--- Data shown ---
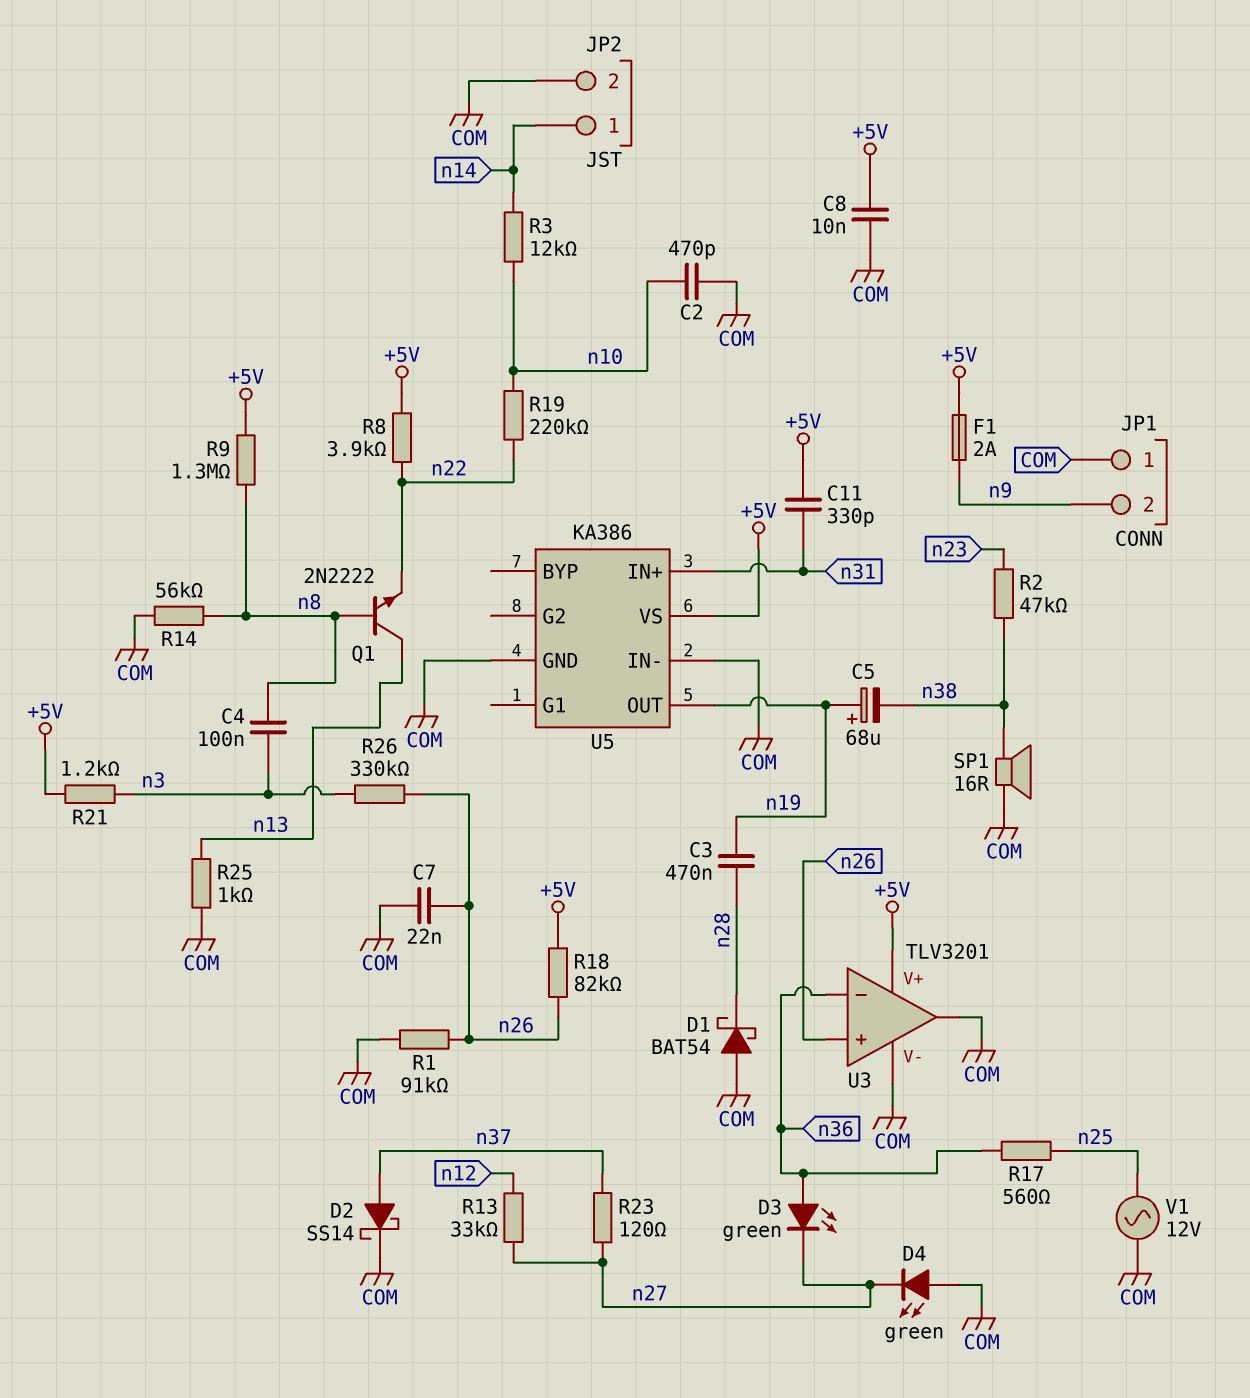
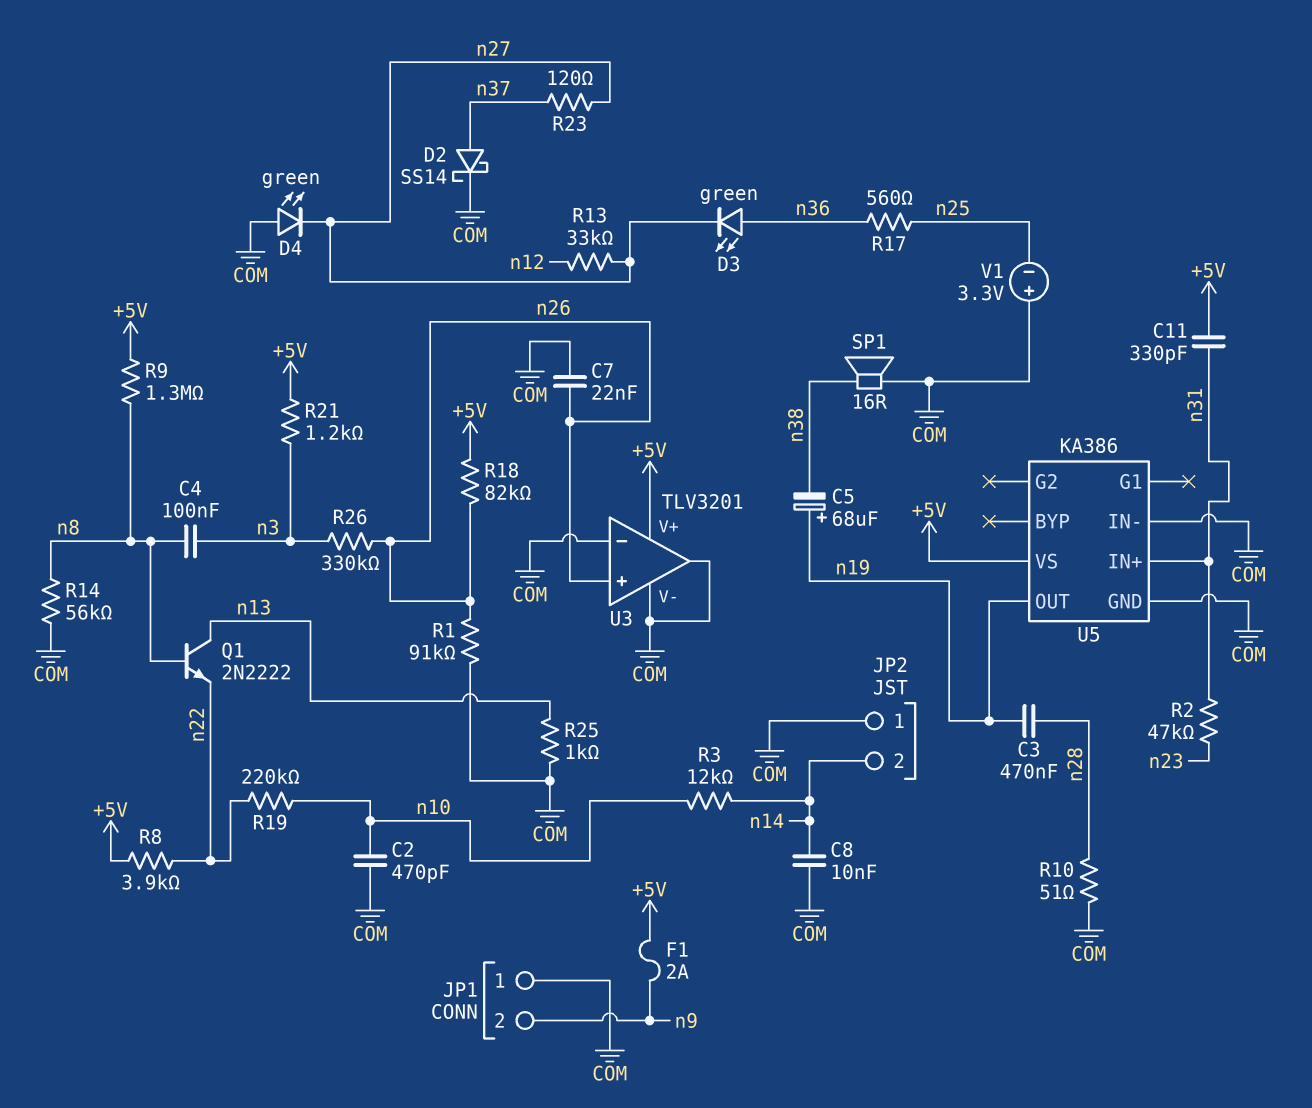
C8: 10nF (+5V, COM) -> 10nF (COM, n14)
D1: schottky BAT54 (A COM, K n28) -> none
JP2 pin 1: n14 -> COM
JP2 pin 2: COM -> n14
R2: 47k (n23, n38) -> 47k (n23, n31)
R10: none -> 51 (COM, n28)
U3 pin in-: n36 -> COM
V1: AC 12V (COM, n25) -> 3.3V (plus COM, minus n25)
---
Return every entry above exactly as written, with no pictures included.

C8: 10nF (+5V, COM) -> 10nF (COM, n14)
D1: schottky BAT54 (A COM, K n28) -> none
JP2 pin 1: n14 -> COM
JP2 pin 2: COM -> n14
R2: 47k (n23, n38) -> 47k (n23, n31)
R10: none -> 51 (COM, n28)
U3 pin in-: n36 -> COM
V1: AC 12V (COM, n25) -> 3.3V (plus COM, minus n25)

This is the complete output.